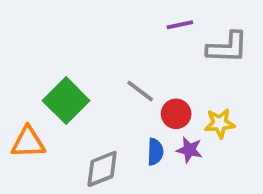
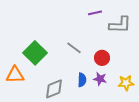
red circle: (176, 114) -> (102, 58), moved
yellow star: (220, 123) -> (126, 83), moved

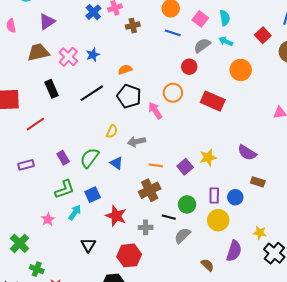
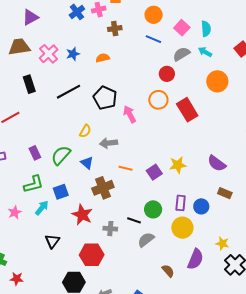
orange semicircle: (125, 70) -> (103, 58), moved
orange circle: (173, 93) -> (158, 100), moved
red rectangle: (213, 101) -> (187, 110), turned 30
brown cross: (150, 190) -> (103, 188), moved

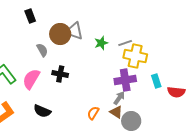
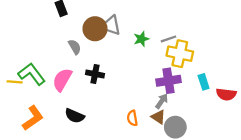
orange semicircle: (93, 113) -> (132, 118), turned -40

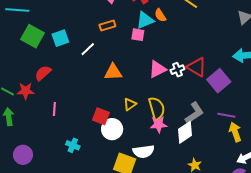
=-=-=-=-=
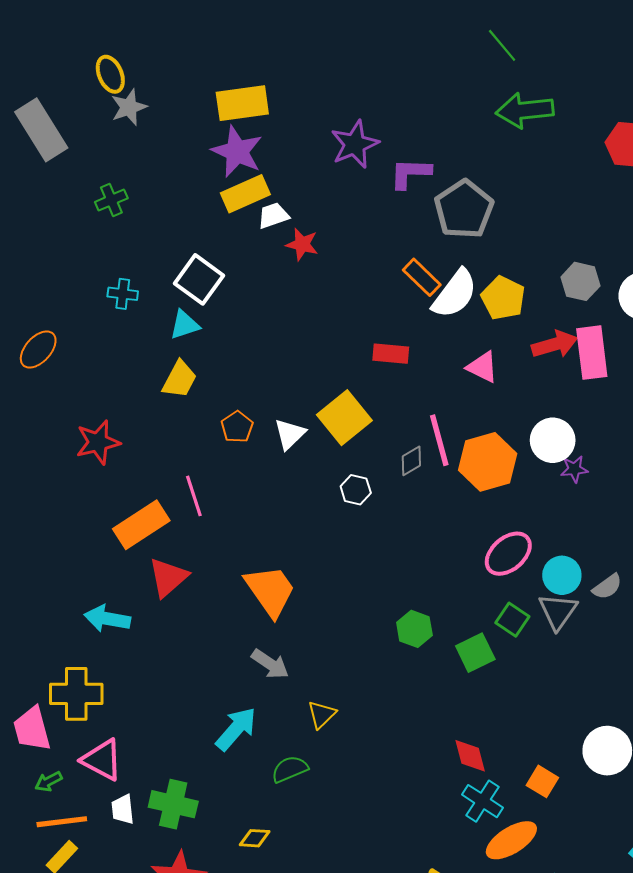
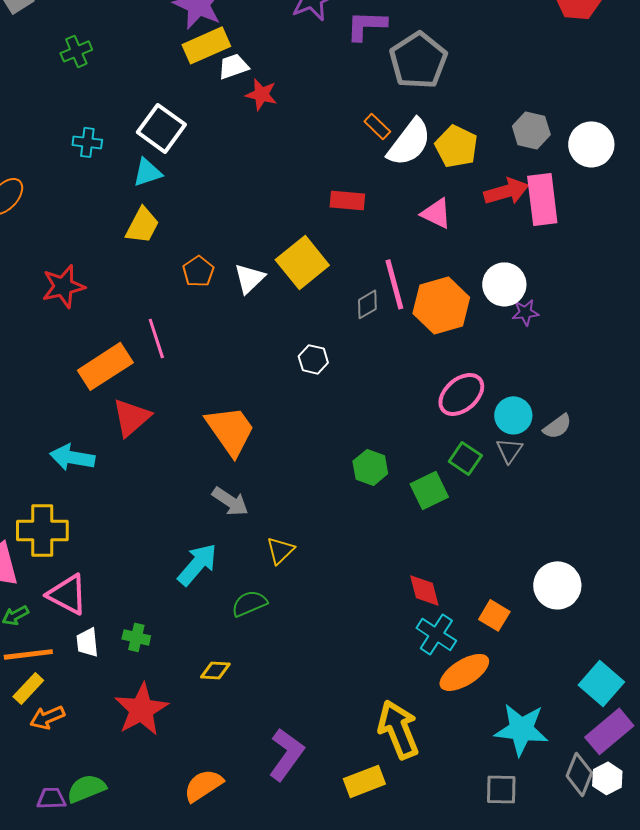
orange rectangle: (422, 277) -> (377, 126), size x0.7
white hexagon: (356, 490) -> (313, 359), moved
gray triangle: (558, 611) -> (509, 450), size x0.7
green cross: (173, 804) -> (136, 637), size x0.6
=-=-=-=-=
**Action item:**
Filter the records, keeping only lines that contain "size", and show those lines.

**Result:**
orange rectangle: (422, 277) -> (377, 126), size x0.7
gray triangle: (558, 611) -> (509, 450), size x0.7
green cross: (173, 804) -> (136, 637), size x0.6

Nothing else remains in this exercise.